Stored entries
** Start **

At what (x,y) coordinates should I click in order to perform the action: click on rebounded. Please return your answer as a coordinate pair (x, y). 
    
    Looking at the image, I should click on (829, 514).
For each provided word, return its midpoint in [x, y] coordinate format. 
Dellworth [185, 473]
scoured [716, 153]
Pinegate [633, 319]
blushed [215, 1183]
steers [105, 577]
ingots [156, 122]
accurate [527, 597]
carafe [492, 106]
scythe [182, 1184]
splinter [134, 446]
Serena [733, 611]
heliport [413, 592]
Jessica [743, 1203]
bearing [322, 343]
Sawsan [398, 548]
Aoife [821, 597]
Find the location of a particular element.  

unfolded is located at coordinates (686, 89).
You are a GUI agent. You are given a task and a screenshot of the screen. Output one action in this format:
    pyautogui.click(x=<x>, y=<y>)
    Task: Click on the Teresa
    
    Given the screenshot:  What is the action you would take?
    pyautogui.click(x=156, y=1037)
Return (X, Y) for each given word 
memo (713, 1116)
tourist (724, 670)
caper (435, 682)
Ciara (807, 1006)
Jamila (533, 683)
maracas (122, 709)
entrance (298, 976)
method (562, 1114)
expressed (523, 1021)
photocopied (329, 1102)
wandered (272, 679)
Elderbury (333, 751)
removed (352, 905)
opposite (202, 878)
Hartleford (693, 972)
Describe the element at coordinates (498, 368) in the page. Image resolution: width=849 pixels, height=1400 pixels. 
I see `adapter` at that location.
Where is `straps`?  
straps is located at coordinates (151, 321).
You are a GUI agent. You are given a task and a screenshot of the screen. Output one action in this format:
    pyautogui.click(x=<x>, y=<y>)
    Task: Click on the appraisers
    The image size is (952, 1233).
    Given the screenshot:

** End **

Work instructions:
List every line of the records above that contains the string "action", matching case exactly.

Task output:
At what (x,y) coordinates should I click in order to perform the action: click on rebounded. Please return your answer as a coordinate pair (x, y). 
You are a GUI agent. You are given a task and a screenshot of the screen. Output one action in this format:
    Given the screenshot:  What is the action you would take?
You are a GUI agent. You are given a task and a screenshot of the screen. Output one action in this format:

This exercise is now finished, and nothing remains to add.